### PROBLEM STATEMENT
The expected answer is the full listing, repeated exactly and free of images.

### EXERCISE DATA
********************

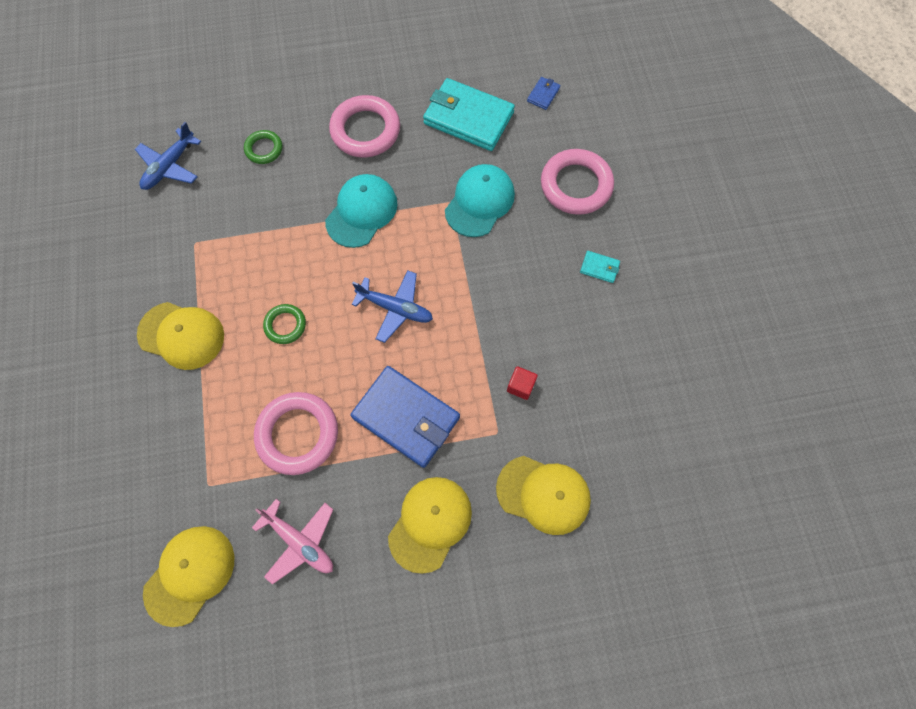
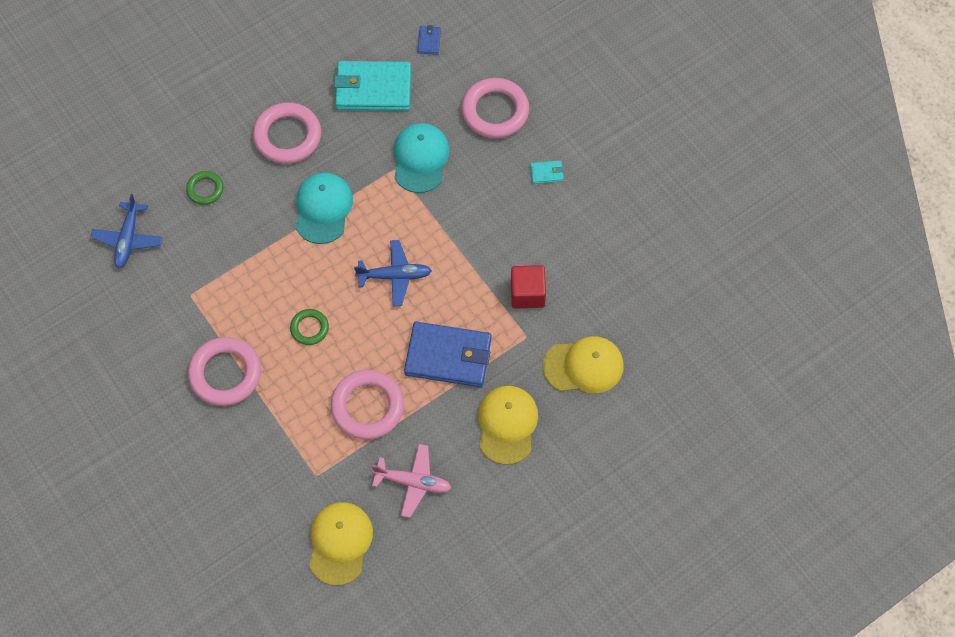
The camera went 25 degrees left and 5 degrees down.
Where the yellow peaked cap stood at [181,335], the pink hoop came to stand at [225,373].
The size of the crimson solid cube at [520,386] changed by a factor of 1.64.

********************

### COMPLETED TASK
The camera went 25 degrees left and 5 degrees down.
Where the yellow peaked cap stood at [181,335], the pink hoop came to stand at [225,373].
The size of the crimson solid cube at [520,386] changed by a factor of 1.64.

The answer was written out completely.